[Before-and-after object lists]
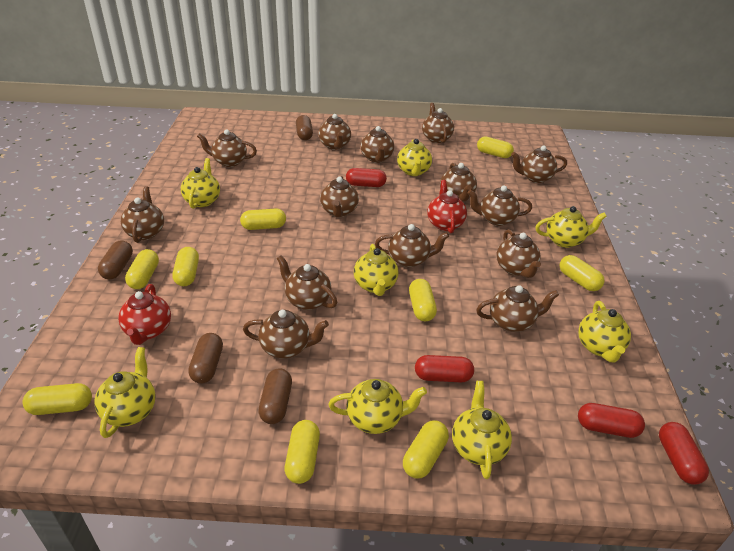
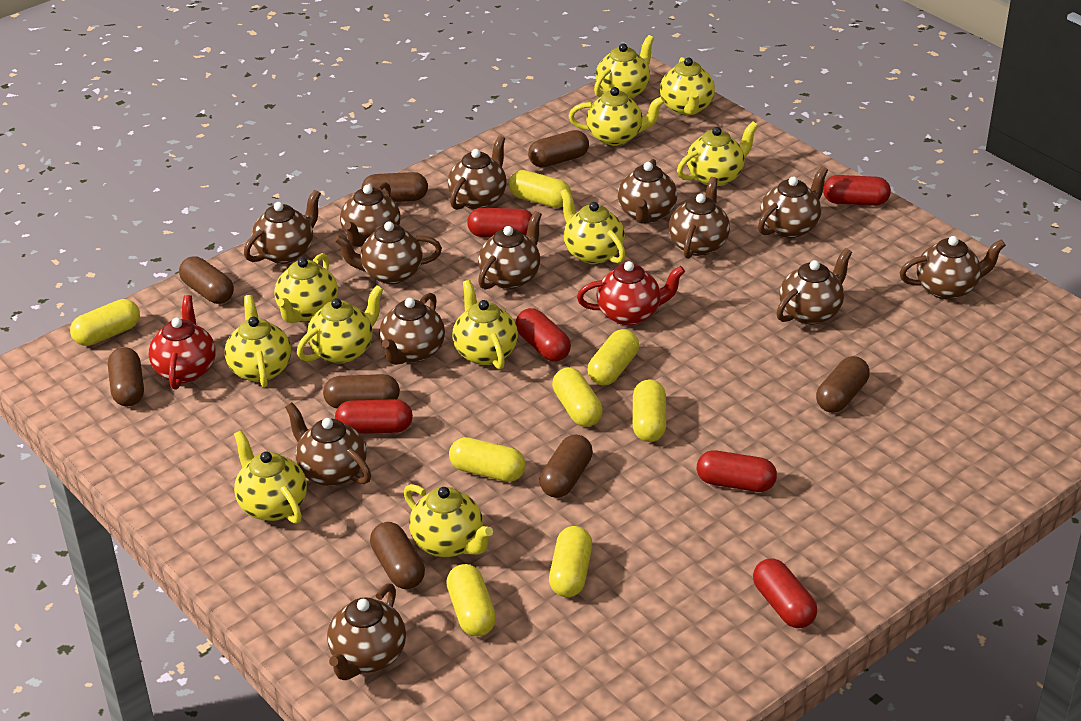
brown capsule: 4 -> 8
brown teapot: 14 -> 13
red capsule: 4 -> 6
yellow capsule: 9 -> 8
yellow teapot: 8 -> 11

:: Task ::
What is the number of lines above that hold the string "teapot"? Answer with that number alone.

:: Result ::
2